WHAT YOU SHOULD DO: Every line in the listing below from the one with "D4: schottky (A" through the one with "U6 pin OUT: VCC -> NET11" is to be reproduced exactly, both ends included; leave out the rest.

DATASET ENTRIES:
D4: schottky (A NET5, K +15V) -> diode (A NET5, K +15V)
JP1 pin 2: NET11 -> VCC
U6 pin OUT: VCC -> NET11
--
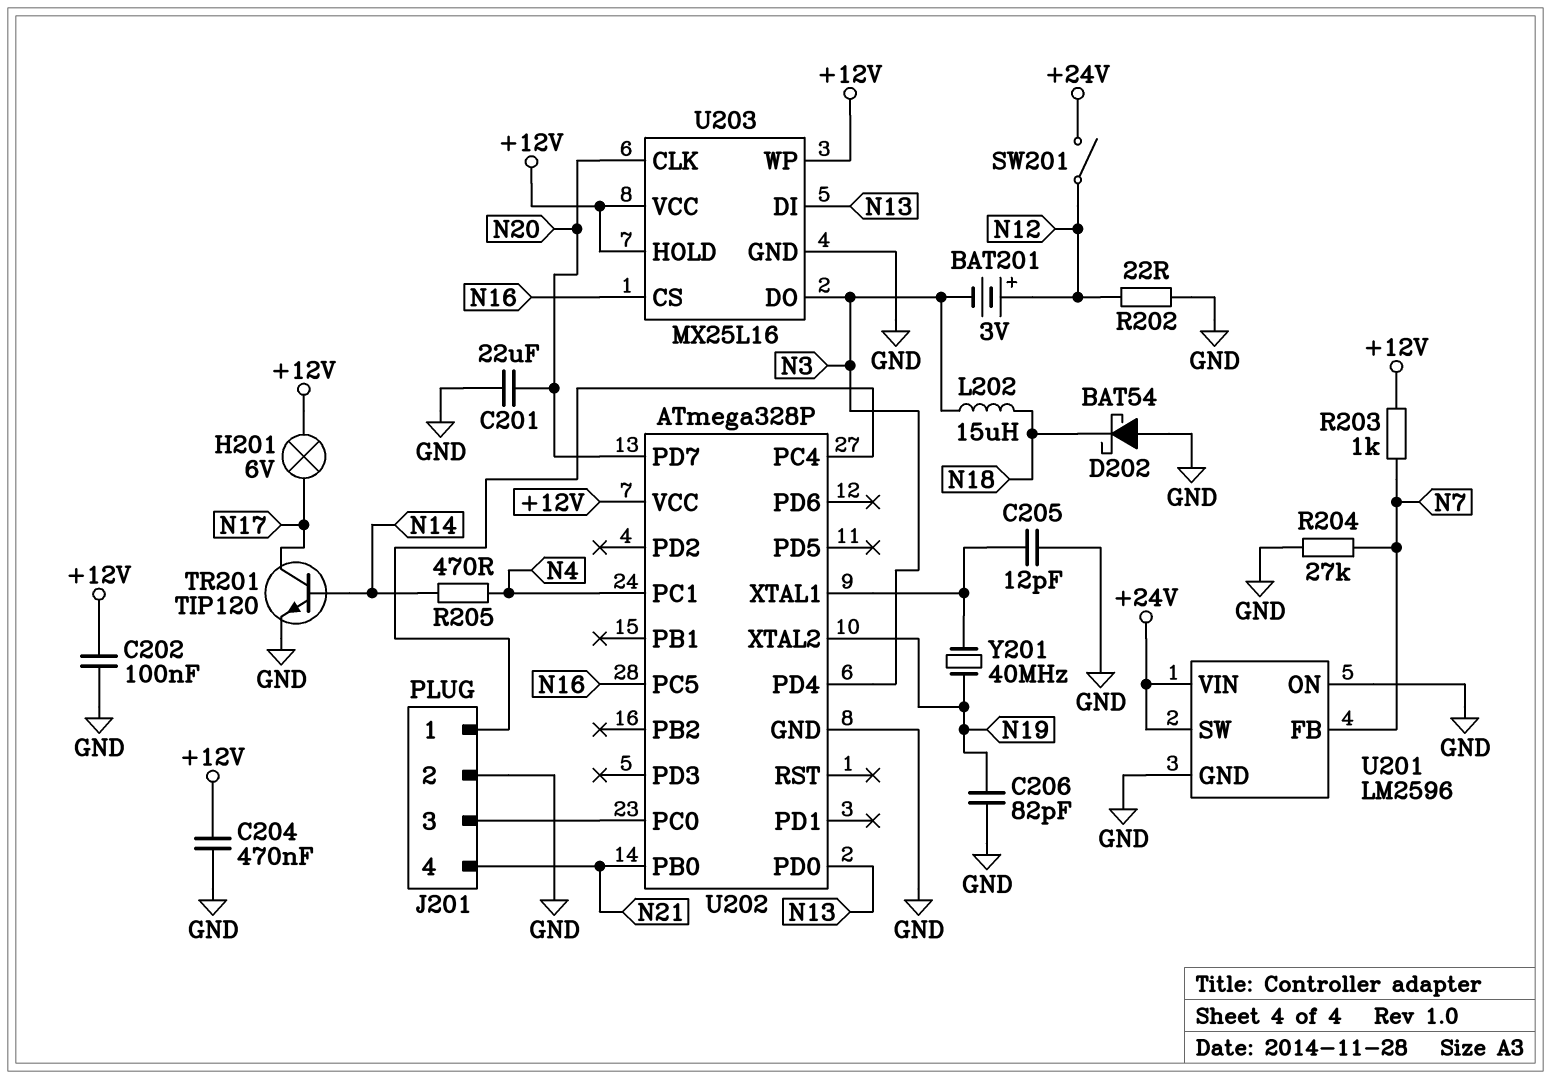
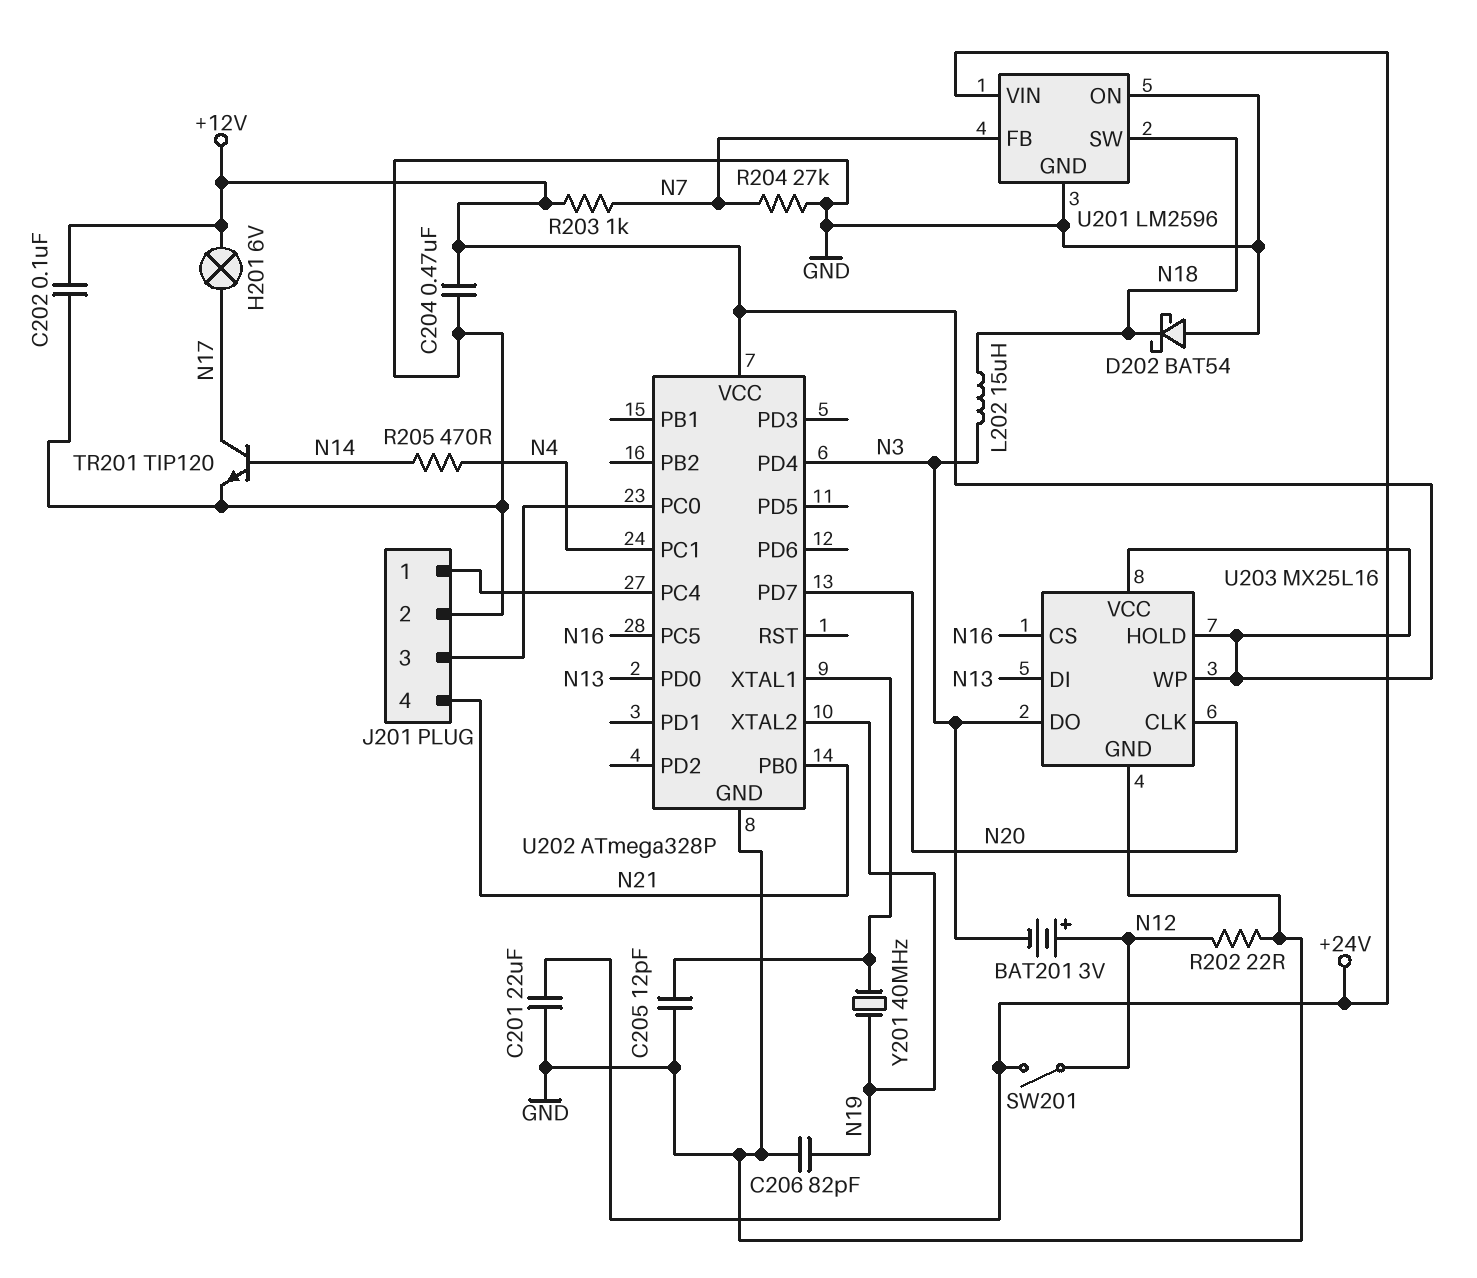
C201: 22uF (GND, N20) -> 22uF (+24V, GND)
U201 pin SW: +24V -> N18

EXERCISE ANSWER:
D4: schottky (A NET5, K +15V) -> diode (A NET5, K +15V)
JP1 pin 2: NET11 -> VCC
U6 pin OUT: VCC -> NET11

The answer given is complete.